__Task instructions__: Could you write out the lines below exactly, beginning with the first and finishing with the one that contains "russet dice 276,345,313,386"?

__Supplied material__:
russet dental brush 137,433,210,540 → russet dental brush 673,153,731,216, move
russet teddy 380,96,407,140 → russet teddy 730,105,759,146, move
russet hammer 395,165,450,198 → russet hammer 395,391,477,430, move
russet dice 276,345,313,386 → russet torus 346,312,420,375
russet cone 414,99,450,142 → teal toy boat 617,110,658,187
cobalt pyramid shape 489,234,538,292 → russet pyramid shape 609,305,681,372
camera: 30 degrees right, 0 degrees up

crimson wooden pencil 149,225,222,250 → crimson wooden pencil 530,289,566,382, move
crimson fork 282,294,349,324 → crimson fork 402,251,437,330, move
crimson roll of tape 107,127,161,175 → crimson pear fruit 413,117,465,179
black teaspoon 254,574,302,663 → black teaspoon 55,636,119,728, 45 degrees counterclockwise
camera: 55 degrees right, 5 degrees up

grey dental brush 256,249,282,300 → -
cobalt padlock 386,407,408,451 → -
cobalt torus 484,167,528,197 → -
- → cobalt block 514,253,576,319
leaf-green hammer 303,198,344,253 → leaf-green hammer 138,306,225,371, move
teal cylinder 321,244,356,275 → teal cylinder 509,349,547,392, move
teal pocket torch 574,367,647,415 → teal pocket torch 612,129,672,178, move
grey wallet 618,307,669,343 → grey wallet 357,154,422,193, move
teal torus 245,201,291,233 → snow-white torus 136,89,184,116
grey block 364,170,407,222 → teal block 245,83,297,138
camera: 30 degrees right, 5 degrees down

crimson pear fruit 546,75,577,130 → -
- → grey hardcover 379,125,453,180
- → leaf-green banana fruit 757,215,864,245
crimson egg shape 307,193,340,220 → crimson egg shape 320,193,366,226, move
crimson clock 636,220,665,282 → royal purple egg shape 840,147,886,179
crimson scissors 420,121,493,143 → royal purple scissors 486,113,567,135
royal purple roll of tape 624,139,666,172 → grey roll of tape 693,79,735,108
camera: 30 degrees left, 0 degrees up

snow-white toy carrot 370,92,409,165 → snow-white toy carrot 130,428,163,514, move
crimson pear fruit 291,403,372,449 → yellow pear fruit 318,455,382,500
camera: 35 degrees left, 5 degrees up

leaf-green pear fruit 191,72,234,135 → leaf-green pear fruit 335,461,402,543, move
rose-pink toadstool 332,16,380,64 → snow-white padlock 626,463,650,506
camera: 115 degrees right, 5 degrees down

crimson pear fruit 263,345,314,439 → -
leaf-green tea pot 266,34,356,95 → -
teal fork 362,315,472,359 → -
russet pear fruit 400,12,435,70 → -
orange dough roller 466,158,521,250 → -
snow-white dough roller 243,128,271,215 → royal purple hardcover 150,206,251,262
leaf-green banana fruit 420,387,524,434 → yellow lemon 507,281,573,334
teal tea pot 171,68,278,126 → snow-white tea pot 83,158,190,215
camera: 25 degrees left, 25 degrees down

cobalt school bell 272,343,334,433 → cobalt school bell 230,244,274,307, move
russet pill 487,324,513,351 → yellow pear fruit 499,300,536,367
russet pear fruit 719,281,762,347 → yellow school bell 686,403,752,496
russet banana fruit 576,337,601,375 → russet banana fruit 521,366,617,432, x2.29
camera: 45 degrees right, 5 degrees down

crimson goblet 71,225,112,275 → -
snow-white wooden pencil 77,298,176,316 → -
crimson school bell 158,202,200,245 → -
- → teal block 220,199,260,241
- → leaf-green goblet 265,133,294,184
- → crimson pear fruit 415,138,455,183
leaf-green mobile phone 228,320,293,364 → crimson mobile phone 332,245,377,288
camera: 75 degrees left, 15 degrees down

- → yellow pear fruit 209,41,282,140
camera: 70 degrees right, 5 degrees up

__Result for this exercise__:
russet dental brush 137,433,210,540 → russet dental brush 673,153,731,216, move
russet teddy 380,96,407,140 → russet teddy 730,105,759,146, move
russet hammer 395,165,450,198 → russet hammer 395,391,477,430, move
russet dice 276,345,313,386 → russet torus 346,312,420,375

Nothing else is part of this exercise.